__WHAT YOU SHOULD DO__
Without the images, output every record exactly as it appears.

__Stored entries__
____________________

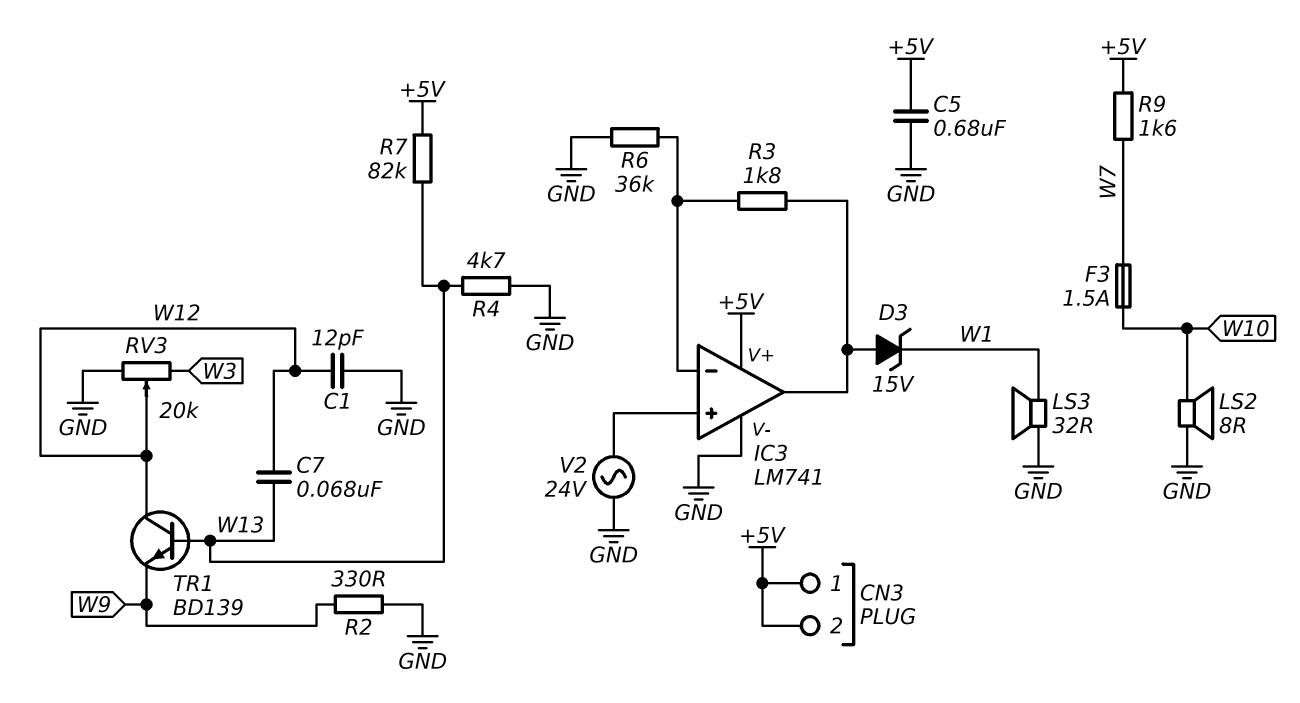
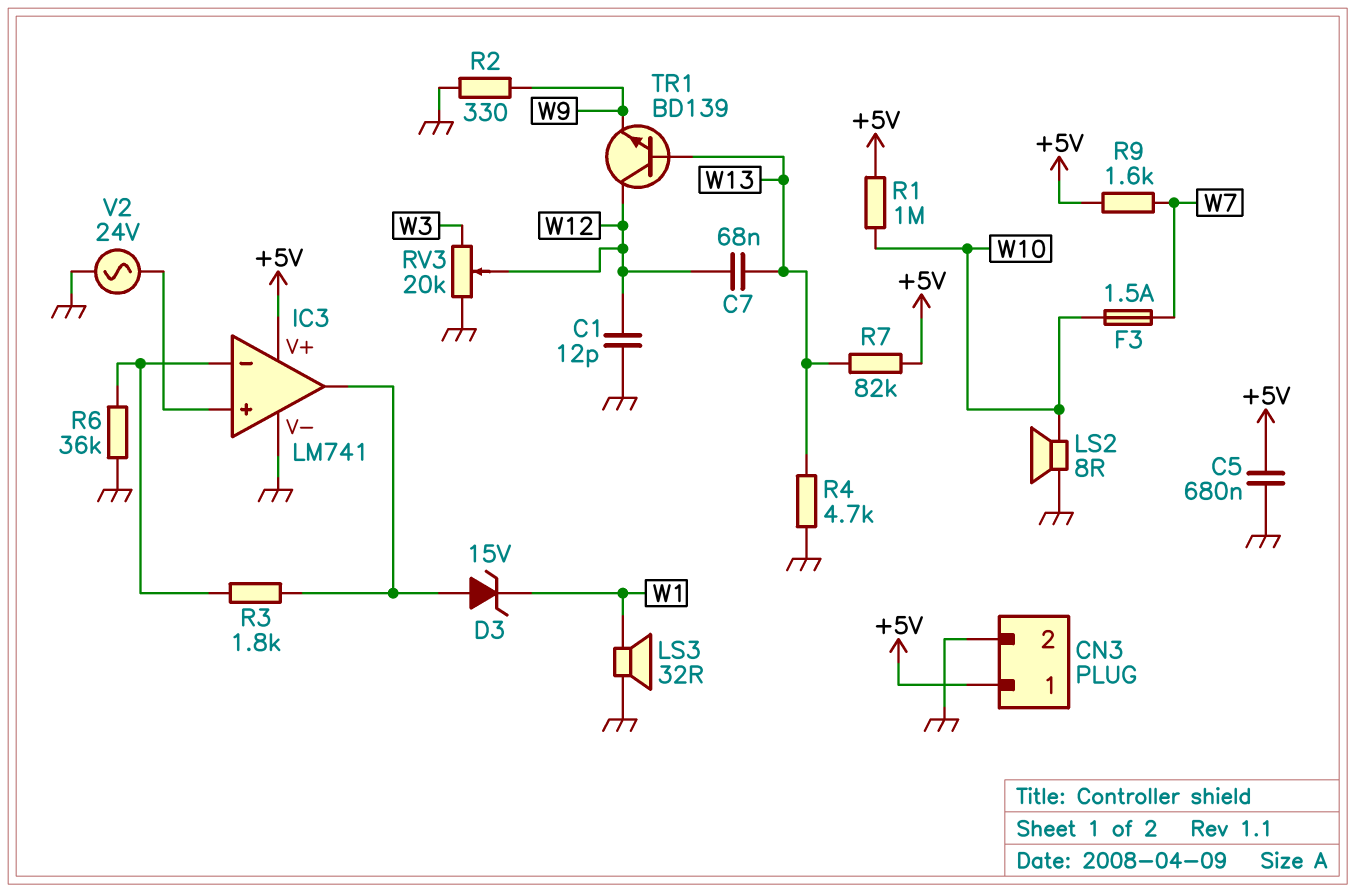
CN3 pin 2: +5V -> GND
R1: none -> 1M (+5V, W10)

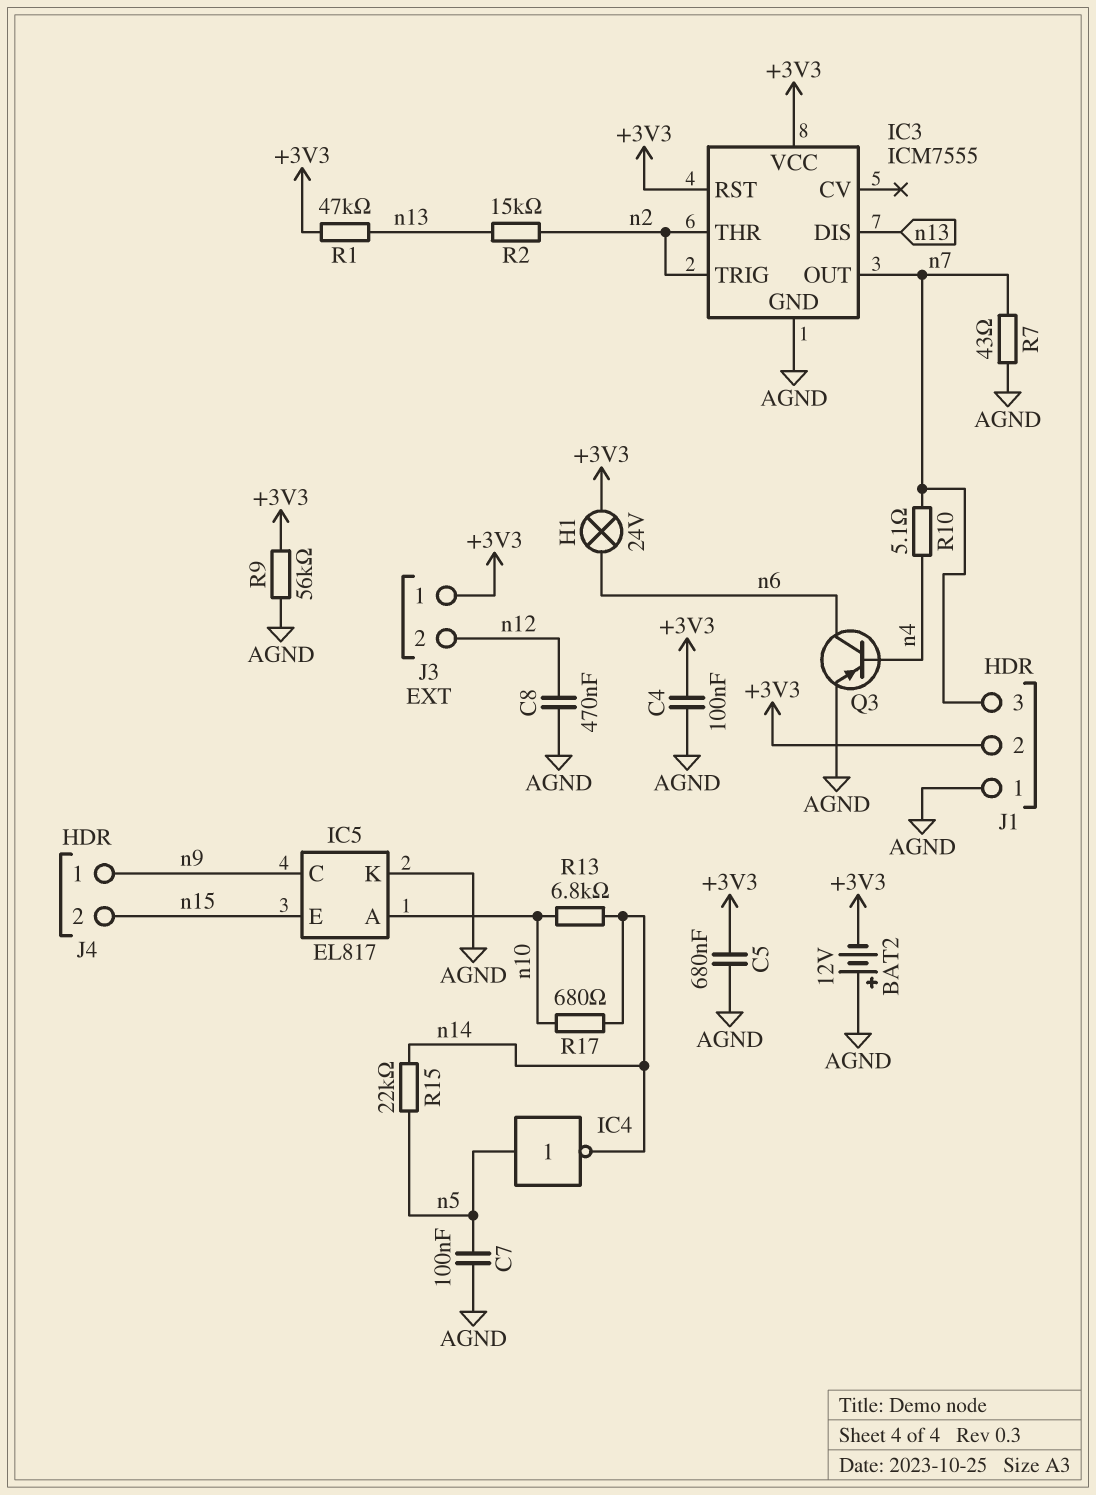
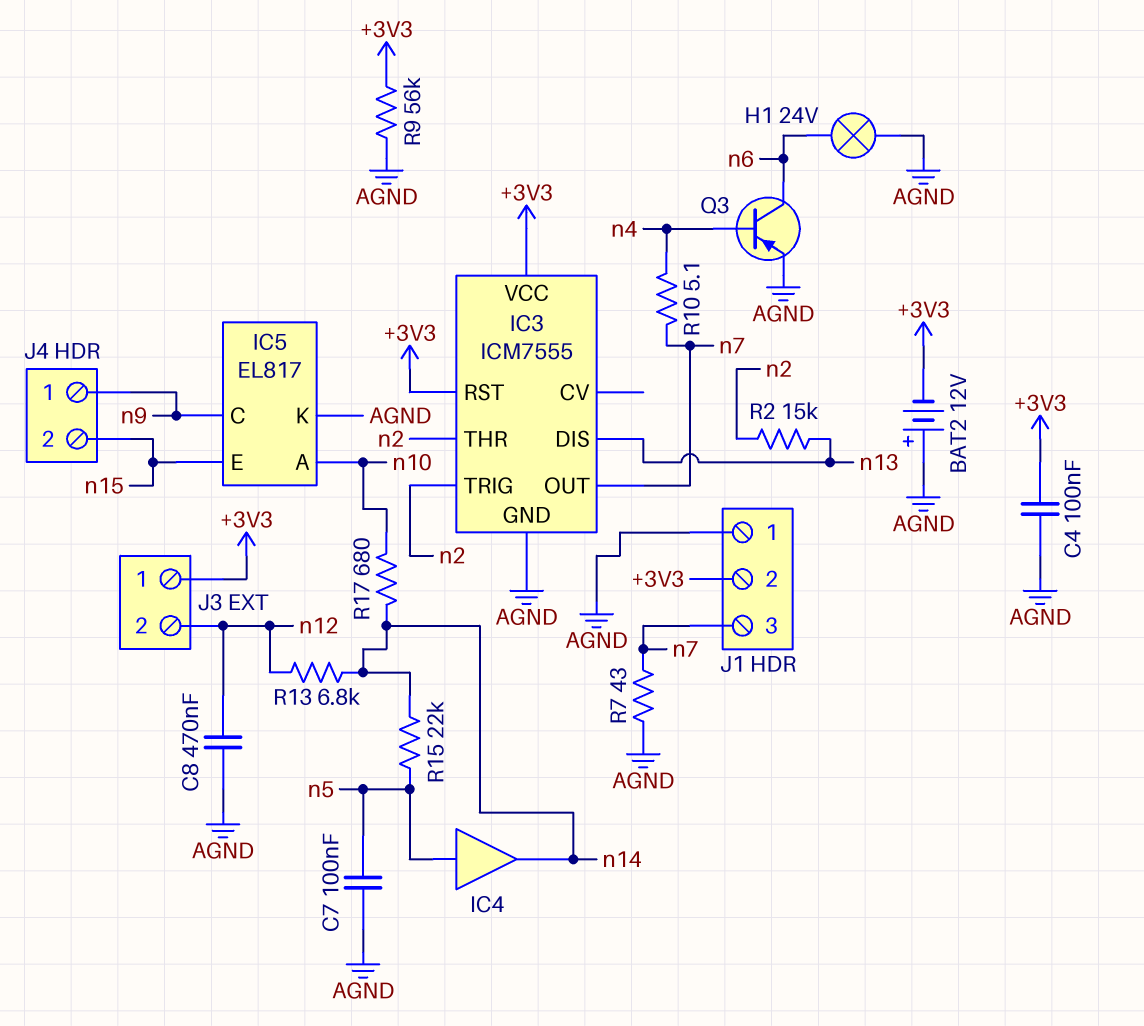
C5: 680nF (+3V3, AGND) -> none
H1: lamp 24V (+3V3, n6) -> lamp 24V (AGND, n6)
IC4: NOT (in n5, out n14) -> buffer (in n5, out n14)
R1: 47k (+3V3, n13) -> none
R13: 6.8k (n10, n14) -> 6.8k (n12, n14)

____________________

__EXERCISE OUTPUT__
CN3 pin 2: +5V -> GND
R1: none -> 1M (+5V, W10)

C5: 680nF (+3V3, AGND) -> none
H1: lamp 24V (+3V3, n6) -> lamp 24V (AGND, n6)
IC4: NOT (in n5, out n14) -> buffer (in n5, out n14)
R1: 47k (+3V3, n13) -> none
R13: 6.8k (n10, n14) -> 6.8k (n12, n14)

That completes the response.